Data below:
***
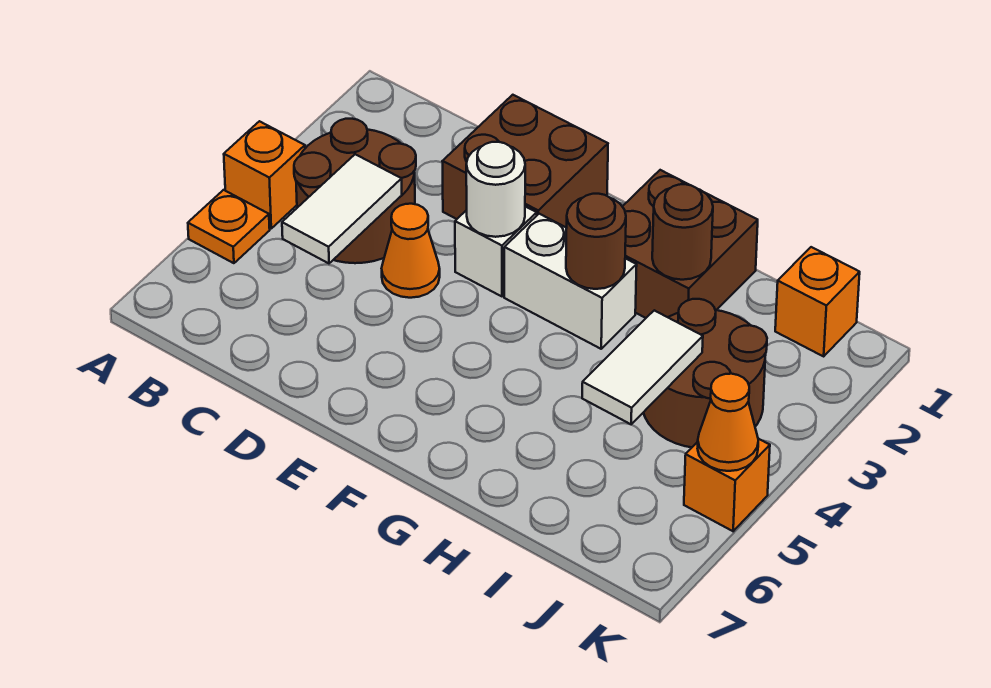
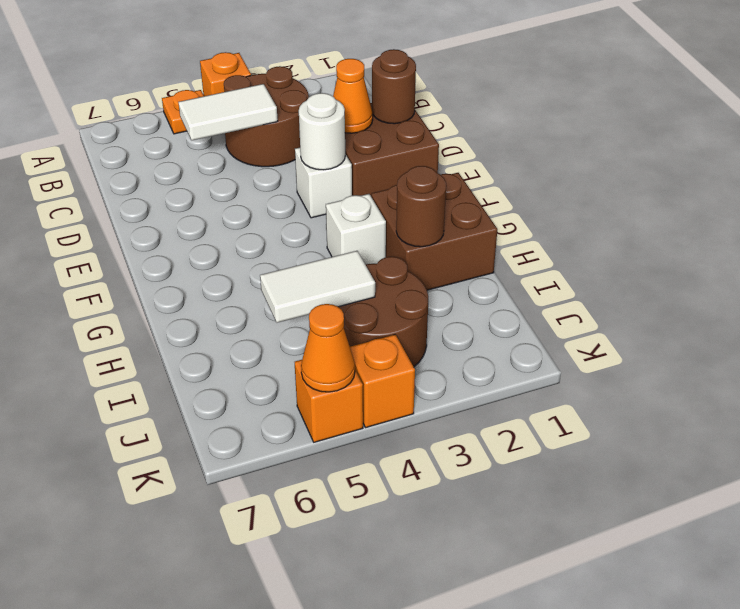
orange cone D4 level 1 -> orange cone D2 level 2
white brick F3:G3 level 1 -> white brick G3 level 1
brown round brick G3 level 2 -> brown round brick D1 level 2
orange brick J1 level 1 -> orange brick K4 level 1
***
Work item: Each line in the data that holds the string "brick" needs to be copied.

Answer box:
white brick F3:G3 level 1 -> white brick G3 level 1
brown round brick G3 level 2 -> brown round brick D1 level 2
orange brick J1 level 1 -> orange brick K4 level 1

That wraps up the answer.